====== RECORDS PROVIDED

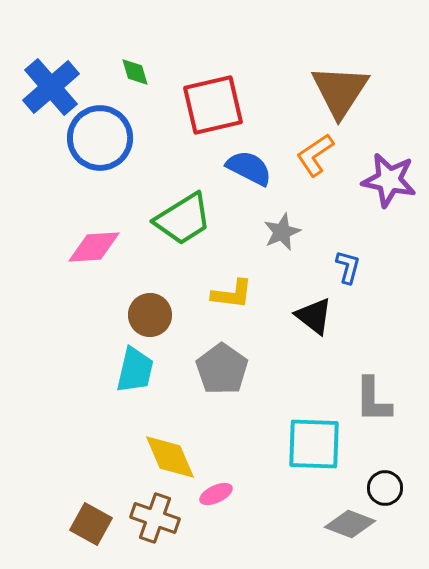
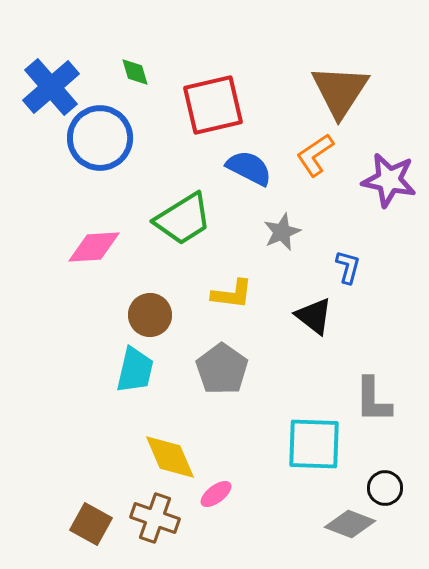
pink ellipse: rotated 12 degrees counterclockwise
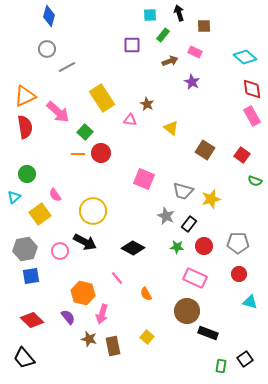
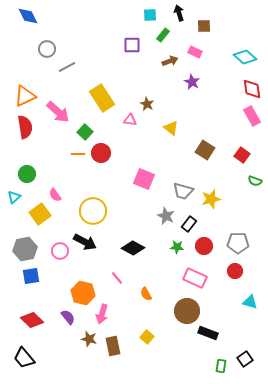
blue diamond at (49, 16): moved 21 px left; rotated 40 degrees counterclockwise
red circle at (239, 274): moved 4 px left, 3 px up
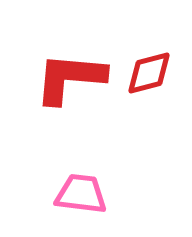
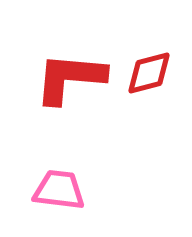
pink trapezoid: moved 22 px left, 4 px up
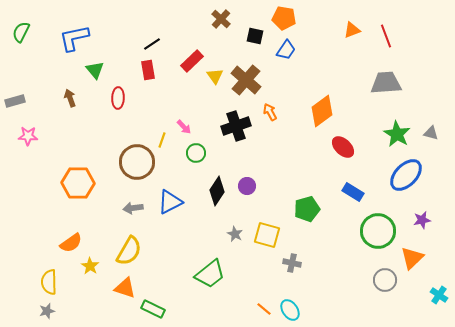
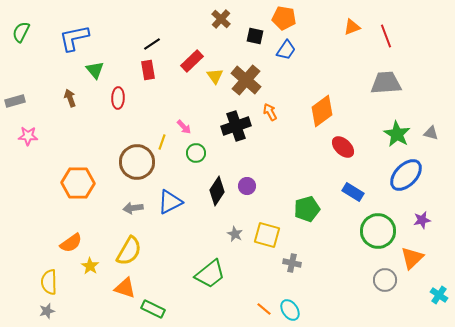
orange triangle at (352, 30): moved 3 px up
yellow line at (162, 140): moved 2 px down
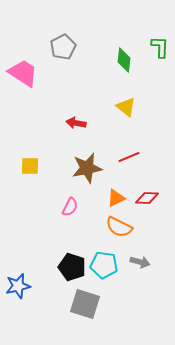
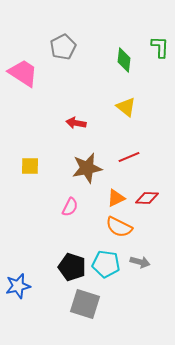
cyan pentagon: moved 2 px right, 1 px up
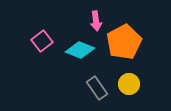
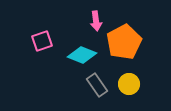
pink square: rotated 20 degrees clockwise
cyan diamond: moved 2 px right, 5 px down
gray rectangle: moved 3 px up
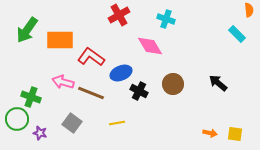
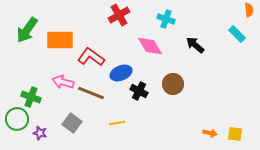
black arrow: moved 23 px left, 38 px up
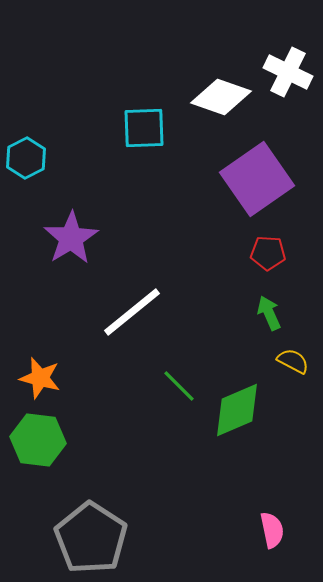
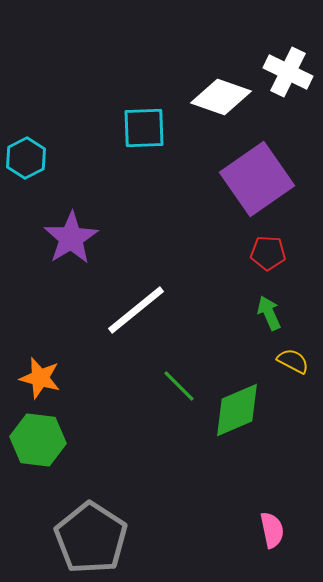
white line: moved 4 px right, 2 px up
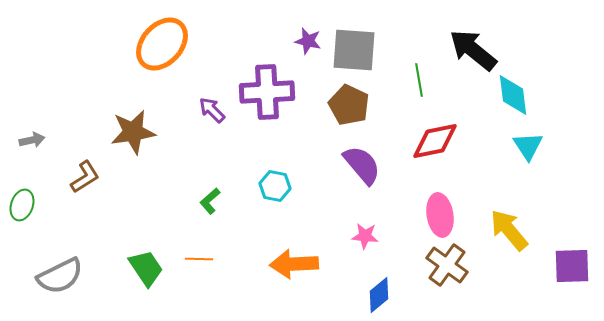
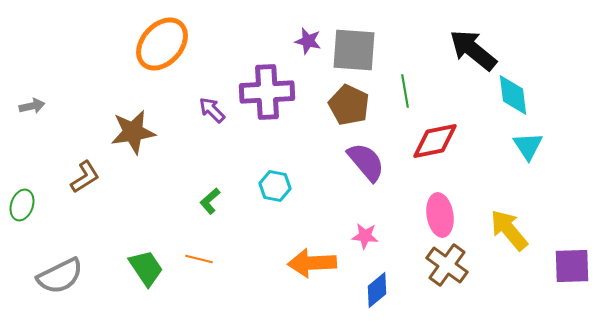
green line: moved 14 px left, 11 px down
gray arrow: moved 34 px up
purple semicircle: moved 4 px right, 3 px up
orange line: rotated 12 degrees clockwise
orange arrow: moved 18 px right, 1 px up
blue diamond: moved 2 px left, 5 px up
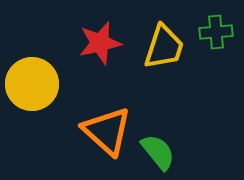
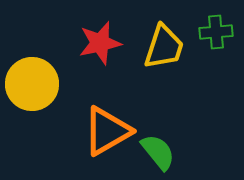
orange triangle: rotated 48 degrees clockwise
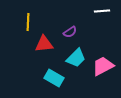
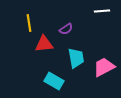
yellow line: moved 1 px right, 1 px down; rotated 12 degrees counterclockwise
purple semicircle: moved 4 px left, 3 px up
cyan trapezoid: rotated 55 degrees counterclockwise
pink trapezoid: moved 1 px right, 1 px down
cyan rectangle: moved 3 px down
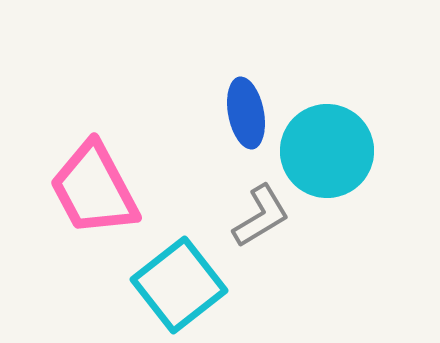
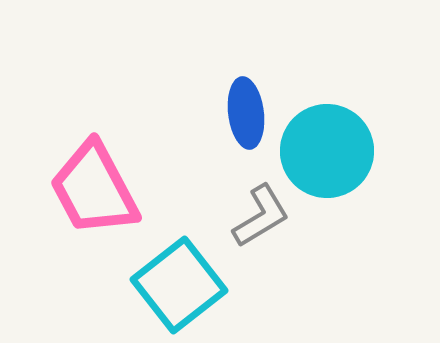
blue ellipse: rotated 4 degrees clockwise
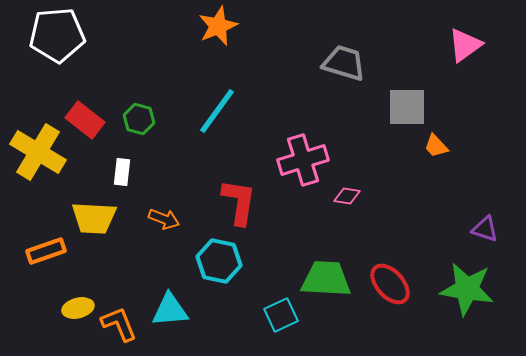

============

PROBLEM TO SOLVE
Pick out every row above that contains the word "cyan", and copy each of those rows in full.

THE ANSWER
cyan pentagon: moved 2 px right, 1 px up
cyan diamond: moved 2 px right, 5 px down
cyan trapezoid: rotated 55 degrees counterclockwise
cyan rectangle: moved 3 px down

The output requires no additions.